• TASK PROMPT
Reproduce, without any change, the span of lines from the opening of the records below to the line containing "moved,capsule (black),[357 152", inclusive.

[Stored items from a collection]
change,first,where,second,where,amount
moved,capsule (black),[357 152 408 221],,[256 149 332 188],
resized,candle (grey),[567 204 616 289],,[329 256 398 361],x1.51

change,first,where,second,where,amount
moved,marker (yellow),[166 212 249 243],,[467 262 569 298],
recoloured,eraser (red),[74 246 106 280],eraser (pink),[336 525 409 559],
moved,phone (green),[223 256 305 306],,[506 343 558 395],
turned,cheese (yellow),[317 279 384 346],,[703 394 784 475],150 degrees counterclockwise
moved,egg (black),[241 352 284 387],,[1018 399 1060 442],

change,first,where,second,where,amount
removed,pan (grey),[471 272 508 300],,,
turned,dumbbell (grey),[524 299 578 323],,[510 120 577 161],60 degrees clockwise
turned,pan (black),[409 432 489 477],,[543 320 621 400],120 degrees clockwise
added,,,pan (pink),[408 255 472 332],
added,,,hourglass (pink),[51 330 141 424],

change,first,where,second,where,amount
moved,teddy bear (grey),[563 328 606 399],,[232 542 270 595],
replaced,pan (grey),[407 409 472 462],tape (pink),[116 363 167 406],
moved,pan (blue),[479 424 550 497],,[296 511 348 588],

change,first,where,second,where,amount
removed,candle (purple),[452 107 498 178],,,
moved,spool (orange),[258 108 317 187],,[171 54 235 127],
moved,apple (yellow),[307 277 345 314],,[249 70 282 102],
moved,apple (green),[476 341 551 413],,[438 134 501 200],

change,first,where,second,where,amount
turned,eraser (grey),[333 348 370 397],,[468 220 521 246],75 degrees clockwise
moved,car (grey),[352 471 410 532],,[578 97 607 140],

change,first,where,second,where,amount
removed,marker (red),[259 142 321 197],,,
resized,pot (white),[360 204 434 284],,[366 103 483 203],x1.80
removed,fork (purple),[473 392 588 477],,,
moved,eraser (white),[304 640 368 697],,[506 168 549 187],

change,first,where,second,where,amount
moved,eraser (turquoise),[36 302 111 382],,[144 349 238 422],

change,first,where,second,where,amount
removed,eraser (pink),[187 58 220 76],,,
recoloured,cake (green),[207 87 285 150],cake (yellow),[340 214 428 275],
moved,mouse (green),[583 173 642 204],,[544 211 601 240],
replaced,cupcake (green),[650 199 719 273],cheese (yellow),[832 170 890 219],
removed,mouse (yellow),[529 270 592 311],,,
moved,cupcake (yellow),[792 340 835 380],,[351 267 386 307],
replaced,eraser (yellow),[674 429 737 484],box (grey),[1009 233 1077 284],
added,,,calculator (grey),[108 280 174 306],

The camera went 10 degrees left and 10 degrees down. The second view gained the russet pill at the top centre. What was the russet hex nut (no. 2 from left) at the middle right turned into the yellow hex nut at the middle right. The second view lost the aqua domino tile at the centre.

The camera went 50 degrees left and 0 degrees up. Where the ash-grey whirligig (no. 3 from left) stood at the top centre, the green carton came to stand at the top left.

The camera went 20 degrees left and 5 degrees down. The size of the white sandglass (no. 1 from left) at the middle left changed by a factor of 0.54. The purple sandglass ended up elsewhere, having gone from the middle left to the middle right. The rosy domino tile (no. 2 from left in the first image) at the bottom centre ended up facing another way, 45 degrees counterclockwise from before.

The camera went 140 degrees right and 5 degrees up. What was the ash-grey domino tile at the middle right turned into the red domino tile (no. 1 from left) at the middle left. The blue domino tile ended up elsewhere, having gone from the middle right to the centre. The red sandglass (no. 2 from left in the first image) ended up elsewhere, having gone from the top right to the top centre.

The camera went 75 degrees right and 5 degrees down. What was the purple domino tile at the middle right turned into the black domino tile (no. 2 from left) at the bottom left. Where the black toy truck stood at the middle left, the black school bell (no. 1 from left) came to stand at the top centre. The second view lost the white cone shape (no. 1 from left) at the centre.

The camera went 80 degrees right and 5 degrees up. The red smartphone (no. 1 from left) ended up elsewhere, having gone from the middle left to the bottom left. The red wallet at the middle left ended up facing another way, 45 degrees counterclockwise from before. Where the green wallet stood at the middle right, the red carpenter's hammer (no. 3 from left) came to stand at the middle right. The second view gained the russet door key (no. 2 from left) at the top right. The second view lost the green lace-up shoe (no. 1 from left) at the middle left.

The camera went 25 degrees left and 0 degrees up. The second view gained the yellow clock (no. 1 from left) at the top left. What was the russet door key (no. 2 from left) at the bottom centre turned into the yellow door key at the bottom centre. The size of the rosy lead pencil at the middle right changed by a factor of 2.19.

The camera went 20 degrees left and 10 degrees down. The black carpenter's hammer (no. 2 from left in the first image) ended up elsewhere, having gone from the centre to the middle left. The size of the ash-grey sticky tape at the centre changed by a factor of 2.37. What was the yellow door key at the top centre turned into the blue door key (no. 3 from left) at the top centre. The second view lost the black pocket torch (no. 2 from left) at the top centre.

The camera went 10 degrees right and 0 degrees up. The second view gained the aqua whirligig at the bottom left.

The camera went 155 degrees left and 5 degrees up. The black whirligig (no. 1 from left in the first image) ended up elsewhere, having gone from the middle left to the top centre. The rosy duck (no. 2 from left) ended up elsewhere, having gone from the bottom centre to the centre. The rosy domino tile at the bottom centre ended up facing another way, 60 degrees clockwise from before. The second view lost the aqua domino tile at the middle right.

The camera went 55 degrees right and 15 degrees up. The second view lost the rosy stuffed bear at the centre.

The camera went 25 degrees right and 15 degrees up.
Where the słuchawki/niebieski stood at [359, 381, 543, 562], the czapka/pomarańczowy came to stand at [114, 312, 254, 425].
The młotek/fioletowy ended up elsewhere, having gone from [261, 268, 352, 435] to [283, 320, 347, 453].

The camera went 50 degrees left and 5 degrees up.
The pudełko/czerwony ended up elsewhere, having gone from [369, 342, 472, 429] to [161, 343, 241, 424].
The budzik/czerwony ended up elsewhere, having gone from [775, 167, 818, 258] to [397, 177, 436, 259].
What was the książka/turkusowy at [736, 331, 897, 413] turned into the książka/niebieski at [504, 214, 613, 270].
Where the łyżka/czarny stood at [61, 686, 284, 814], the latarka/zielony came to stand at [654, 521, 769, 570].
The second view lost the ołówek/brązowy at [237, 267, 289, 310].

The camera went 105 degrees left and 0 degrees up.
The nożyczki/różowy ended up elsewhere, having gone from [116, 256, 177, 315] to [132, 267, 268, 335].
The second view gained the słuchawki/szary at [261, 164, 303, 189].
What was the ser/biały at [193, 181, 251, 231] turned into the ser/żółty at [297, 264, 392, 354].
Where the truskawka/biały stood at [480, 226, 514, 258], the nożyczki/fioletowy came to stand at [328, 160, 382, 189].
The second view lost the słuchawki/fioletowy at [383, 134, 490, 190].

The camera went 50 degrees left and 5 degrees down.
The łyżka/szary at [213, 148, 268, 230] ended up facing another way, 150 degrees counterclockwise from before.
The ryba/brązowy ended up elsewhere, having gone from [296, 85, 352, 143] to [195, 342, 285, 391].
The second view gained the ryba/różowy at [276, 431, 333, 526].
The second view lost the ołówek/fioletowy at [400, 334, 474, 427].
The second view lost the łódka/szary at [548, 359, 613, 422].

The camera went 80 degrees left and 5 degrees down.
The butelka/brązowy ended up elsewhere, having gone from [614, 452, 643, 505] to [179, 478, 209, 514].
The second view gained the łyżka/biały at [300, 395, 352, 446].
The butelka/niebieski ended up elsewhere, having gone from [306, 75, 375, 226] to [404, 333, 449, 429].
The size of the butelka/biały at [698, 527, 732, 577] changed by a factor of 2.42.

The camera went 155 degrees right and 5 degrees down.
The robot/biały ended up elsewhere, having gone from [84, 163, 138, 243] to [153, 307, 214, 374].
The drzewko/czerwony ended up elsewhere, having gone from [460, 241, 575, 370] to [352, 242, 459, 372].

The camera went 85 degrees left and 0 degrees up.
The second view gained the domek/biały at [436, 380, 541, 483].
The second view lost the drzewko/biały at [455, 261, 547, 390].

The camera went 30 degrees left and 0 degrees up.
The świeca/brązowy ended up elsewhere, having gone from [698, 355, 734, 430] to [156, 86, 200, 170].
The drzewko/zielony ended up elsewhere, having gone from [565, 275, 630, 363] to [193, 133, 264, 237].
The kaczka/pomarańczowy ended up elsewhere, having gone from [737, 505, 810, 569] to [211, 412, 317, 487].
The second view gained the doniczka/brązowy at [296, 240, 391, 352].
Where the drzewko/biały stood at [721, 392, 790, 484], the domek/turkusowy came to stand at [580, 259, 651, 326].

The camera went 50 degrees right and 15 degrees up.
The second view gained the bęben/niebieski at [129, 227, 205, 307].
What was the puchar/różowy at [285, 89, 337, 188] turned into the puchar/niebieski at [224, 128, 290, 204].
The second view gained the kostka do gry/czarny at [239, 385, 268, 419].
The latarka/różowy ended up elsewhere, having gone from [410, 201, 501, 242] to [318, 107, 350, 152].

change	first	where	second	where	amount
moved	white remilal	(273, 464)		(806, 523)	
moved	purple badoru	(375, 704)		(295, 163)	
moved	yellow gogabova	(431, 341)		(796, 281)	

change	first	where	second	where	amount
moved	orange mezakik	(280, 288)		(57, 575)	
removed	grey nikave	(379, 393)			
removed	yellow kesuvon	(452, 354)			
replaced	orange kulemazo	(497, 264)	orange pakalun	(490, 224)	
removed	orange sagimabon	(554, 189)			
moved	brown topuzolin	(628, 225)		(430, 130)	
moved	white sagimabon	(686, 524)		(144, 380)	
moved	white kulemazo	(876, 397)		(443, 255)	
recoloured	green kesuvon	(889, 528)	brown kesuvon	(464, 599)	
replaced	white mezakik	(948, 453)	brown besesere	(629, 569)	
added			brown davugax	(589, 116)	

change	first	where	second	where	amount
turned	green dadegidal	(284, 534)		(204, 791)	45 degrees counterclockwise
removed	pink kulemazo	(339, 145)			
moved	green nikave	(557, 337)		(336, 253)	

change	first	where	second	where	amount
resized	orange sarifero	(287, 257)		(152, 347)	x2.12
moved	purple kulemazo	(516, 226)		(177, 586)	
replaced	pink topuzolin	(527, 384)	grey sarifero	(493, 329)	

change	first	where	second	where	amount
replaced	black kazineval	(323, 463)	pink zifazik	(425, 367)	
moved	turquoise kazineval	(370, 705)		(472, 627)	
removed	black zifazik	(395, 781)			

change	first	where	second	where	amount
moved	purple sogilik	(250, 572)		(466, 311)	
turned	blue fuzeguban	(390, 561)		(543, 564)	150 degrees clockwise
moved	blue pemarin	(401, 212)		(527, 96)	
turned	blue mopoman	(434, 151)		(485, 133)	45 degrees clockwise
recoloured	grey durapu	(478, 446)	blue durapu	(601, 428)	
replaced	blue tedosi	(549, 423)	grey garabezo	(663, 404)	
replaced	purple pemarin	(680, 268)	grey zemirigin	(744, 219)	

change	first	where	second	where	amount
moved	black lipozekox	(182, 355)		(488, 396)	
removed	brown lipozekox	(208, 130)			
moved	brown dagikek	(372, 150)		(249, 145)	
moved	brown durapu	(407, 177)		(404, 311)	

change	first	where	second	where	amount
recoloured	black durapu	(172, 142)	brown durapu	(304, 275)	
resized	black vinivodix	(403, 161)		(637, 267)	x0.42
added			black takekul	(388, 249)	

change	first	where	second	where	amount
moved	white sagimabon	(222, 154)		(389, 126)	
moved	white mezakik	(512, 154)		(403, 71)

• WRITTEN RESPONSE
change,first,where,second,where,amount
moved,capsule (black),[357 152 408 221],,[256 149 332 188],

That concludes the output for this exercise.